**What you are asked to do**
The response should contain all of the records, copied exactly, and none of the images.

**Task inputs**
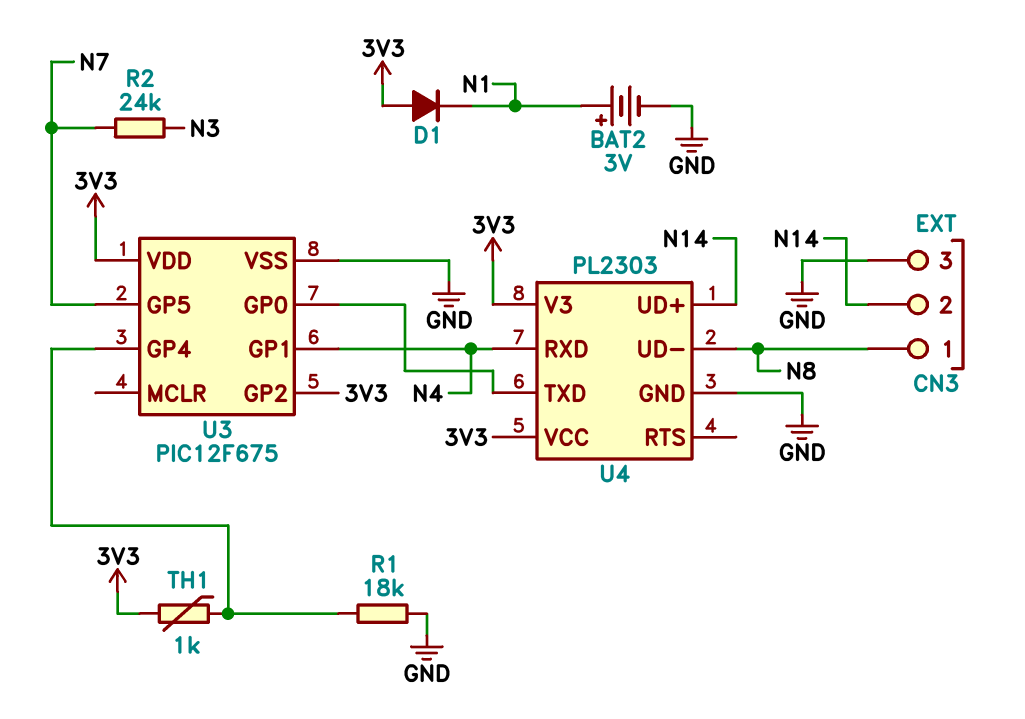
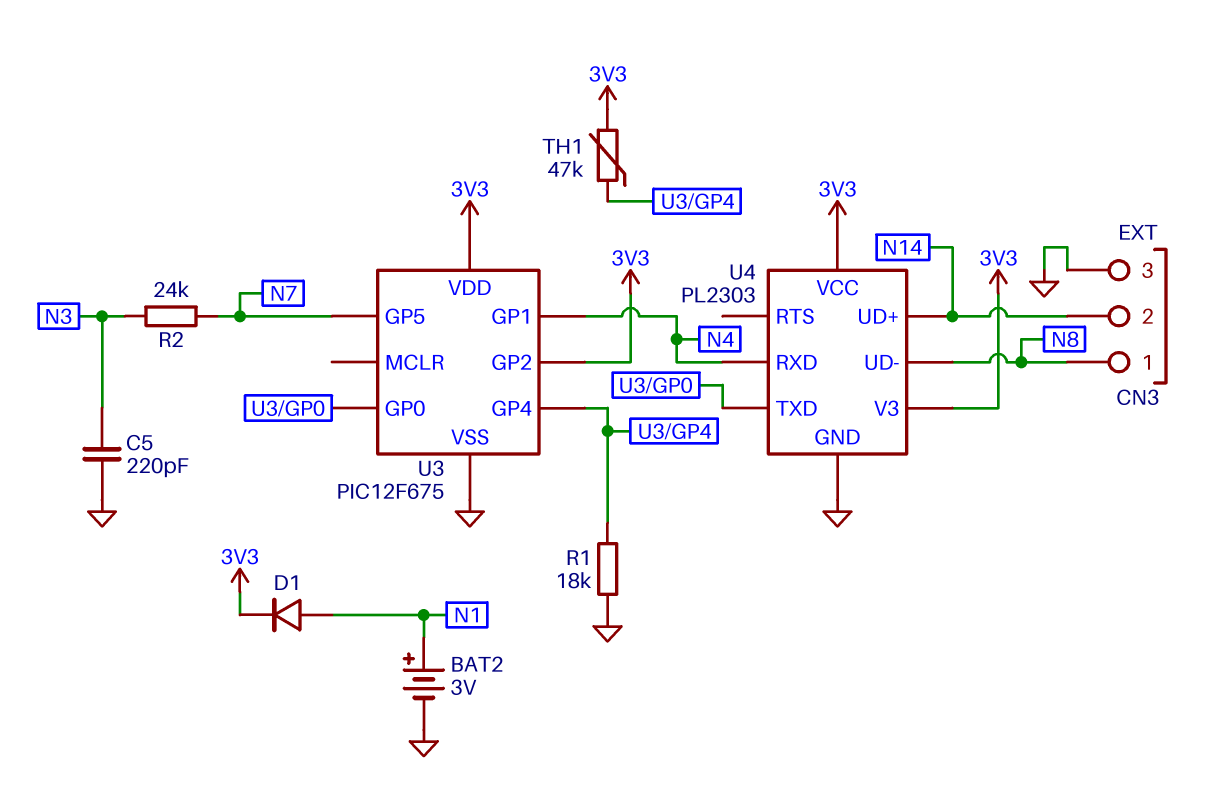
C5: none -> 220pF (GND, N3)
D1: diode (A 3V3, K N1) -> diode (A N1, K 3V3)
TH1: 1k (3V3, U3/GP4) -> 47k (3V3, U3/GP4)

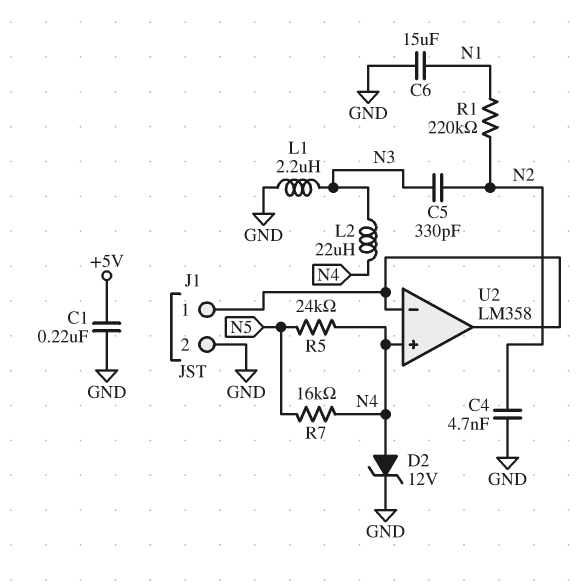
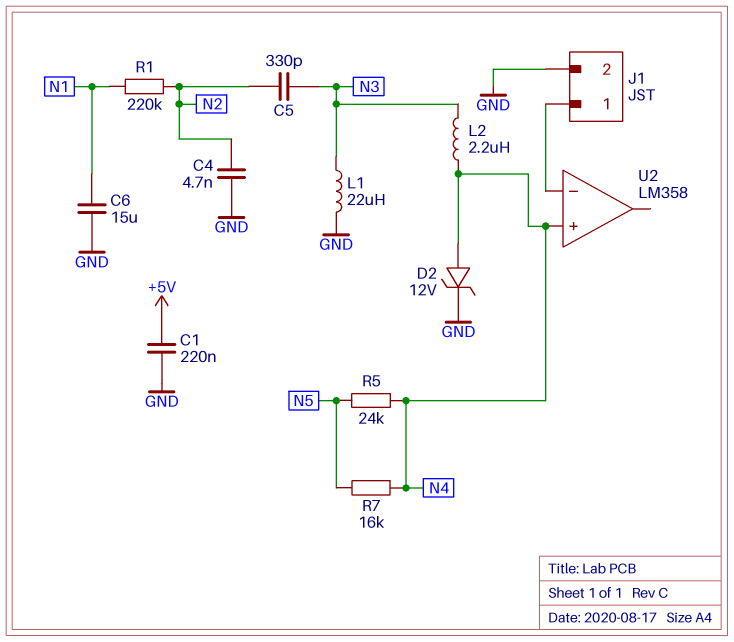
L1: 2.2uH (GND, N3) -> 22uH (GND, N3)
L2: 22uH (N3, N4) -> 2.2uH (N3, N4)
U2 pin out: J1/1 -> none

**Output for this task**
C5: none -> 220pF (GND, N3)
D1: diode (A 3V3, K N1) -> diode (A N1, K 3V3)
TH1: 1k (3V3, U3/GP4) -> 47k (3V3, U3/GP4)

L1: 2.2uH (GND, N3) -> 22uH (GND, N3)
L2: 22uH (N3, N4) -> 2.2uH (N3, N4)
U2 pin out: J1/1 -> none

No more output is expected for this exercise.